Material provided.
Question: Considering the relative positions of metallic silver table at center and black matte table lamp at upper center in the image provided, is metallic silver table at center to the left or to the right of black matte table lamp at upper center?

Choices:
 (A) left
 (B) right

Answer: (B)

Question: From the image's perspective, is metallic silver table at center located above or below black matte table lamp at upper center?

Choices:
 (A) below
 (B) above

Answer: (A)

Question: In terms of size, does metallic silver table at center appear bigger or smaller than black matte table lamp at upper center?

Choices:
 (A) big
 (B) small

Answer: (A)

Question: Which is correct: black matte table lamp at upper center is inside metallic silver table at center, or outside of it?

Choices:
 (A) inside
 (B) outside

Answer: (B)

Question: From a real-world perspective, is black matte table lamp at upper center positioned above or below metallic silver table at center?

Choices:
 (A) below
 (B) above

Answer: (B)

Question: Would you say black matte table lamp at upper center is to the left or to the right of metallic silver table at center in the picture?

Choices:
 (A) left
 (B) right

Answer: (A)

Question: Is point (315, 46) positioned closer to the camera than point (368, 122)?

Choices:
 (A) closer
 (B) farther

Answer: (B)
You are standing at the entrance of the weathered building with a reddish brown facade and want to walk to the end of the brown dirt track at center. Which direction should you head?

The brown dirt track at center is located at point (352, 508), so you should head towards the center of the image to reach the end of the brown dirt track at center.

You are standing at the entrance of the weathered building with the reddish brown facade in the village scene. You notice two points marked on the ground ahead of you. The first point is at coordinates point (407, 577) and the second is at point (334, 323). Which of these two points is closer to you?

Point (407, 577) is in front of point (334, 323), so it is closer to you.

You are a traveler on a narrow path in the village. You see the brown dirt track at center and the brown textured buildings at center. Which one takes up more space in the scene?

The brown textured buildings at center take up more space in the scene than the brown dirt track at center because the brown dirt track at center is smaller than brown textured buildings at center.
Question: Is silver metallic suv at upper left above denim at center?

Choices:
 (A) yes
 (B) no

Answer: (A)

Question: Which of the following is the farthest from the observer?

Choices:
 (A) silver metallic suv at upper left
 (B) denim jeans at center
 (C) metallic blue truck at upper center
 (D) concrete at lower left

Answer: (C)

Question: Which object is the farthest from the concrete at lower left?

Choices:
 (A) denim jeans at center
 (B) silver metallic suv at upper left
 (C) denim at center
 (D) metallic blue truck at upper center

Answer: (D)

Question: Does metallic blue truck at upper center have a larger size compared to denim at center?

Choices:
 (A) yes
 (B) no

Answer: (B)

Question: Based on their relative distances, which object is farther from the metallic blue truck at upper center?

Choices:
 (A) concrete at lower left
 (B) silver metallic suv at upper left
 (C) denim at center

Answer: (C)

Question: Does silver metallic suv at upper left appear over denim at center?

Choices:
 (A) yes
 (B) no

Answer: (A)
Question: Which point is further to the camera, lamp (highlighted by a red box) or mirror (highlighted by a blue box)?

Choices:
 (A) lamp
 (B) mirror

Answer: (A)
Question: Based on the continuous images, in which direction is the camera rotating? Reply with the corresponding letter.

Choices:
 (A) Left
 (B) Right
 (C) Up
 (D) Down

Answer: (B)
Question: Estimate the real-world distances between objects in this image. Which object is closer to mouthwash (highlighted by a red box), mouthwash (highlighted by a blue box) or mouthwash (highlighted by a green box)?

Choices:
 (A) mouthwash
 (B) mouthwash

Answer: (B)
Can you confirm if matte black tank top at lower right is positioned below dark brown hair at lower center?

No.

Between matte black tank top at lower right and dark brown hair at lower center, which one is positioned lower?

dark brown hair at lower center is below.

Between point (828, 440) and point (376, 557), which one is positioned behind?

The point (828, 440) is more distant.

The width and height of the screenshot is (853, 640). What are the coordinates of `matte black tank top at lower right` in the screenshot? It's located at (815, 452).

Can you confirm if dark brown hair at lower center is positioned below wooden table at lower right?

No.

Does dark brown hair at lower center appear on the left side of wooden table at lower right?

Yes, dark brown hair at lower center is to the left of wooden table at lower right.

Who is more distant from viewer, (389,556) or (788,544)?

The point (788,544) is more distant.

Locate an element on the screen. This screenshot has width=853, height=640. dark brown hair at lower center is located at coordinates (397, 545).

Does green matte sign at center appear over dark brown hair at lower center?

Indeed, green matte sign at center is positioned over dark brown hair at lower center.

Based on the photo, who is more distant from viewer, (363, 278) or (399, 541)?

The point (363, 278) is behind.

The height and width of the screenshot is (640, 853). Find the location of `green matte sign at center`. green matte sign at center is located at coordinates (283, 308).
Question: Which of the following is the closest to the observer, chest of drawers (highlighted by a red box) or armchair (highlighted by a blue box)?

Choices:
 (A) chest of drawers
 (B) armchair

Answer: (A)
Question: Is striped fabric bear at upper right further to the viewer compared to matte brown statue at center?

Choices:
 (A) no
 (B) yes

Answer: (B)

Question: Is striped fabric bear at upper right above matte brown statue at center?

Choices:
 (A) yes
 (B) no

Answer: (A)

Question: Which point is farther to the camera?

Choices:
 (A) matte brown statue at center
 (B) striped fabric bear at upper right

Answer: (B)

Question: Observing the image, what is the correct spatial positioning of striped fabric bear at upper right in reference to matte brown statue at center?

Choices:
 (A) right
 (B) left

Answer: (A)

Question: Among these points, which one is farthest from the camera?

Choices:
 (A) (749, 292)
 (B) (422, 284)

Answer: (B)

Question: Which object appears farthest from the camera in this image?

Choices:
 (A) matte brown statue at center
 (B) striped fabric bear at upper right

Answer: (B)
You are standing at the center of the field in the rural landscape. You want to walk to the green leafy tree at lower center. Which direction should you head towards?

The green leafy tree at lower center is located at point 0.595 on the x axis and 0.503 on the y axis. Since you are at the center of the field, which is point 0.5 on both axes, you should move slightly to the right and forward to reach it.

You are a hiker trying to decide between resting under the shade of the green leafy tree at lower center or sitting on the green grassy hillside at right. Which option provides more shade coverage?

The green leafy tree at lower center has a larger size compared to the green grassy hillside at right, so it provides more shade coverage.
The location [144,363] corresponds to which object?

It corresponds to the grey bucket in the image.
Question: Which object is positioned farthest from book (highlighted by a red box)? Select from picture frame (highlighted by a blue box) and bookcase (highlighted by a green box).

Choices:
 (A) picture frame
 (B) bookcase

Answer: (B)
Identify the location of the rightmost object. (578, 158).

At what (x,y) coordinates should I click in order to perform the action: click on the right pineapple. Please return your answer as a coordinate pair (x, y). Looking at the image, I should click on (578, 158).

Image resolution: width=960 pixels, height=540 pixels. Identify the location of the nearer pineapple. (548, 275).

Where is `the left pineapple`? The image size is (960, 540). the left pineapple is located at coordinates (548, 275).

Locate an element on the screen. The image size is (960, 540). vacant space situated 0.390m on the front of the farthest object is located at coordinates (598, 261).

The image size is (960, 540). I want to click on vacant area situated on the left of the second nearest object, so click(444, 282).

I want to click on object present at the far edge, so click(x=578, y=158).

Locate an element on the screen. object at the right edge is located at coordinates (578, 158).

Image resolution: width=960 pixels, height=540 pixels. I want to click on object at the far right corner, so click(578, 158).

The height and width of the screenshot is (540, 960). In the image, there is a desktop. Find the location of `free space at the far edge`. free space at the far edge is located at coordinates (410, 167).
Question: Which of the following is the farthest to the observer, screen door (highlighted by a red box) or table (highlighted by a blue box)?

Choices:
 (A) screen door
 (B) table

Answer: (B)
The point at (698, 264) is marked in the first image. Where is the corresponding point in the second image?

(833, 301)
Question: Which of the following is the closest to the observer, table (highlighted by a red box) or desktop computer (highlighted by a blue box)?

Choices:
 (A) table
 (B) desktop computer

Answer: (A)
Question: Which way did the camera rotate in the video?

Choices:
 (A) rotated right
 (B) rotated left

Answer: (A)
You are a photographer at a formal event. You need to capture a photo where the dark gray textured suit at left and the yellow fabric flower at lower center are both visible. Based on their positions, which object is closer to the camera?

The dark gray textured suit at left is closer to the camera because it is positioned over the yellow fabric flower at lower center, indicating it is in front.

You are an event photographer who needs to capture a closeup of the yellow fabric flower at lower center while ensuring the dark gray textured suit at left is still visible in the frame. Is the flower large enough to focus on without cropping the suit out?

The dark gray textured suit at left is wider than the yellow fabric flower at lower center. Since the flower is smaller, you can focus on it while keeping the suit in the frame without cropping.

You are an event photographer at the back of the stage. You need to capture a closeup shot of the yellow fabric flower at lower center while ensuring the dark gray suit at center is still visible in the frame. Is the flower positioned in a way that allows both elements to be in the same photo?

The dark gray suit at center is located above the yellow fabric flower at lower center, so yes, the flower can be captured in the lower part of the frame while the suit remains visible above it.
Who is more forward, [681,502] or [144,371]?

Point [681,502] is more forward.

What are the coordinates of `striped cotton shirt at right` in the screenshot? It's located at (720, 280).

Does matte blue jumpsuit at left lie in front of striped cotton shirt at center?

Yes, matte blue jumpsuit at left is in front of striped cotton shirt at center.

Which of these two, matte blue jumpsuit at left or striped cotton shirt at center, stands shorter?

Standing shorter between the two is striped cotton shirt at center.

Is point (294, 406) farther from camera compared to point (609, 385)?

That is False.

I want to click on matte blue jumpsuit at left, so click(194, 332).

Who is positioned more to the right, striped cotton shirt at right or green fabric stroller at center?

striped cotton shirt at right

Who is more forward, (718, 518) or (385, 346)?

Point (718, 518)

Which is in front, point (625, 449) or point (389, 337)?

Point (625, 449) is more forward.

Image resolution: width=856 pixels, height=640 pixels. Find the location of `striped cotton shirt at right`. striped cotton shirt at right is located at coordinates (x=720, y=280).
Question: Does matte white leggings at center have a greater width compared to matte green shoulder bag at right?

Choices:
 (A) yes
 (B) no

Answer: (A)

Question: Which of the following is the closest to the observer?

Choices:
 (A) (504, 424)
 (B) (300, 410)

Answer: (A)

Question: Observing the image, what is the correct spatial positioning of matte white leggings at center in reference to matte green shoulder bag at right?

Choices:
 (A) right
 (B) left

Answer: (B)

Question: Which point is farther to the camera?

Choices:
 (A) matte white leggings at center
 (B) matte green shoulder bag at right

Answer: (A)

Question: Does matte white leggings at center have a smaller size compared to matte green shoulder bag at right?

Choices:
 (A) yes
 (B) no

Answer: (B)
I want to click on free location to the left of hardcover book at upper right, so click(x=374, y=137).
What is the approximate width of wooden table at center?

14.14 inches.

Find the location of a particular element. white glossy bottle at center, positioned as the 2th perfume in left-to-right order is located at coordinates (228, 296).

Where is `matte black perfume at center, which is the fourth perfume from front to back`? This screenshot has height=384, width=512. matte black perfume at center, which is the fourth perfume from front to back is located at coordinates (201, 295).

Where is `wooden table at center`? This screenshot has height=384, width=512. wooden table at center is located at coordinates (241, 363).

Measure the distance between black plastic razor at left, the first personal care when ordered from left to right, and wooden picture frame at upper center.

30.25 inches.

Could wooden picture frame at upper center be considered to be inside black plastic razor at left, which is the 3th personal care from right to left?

Work to do.
Find every line in the entries above that contains the word "situated" and copy each one.

Result for this task.
Locate an element on the screen. The image size is (960, 540). vacant space situated 0.390m on the front of the farthest object is located at coordinates (598, 261).
The image size is (960, 540). I want to click on vacant area situated on the left of the second nearest object, so click(444, 282).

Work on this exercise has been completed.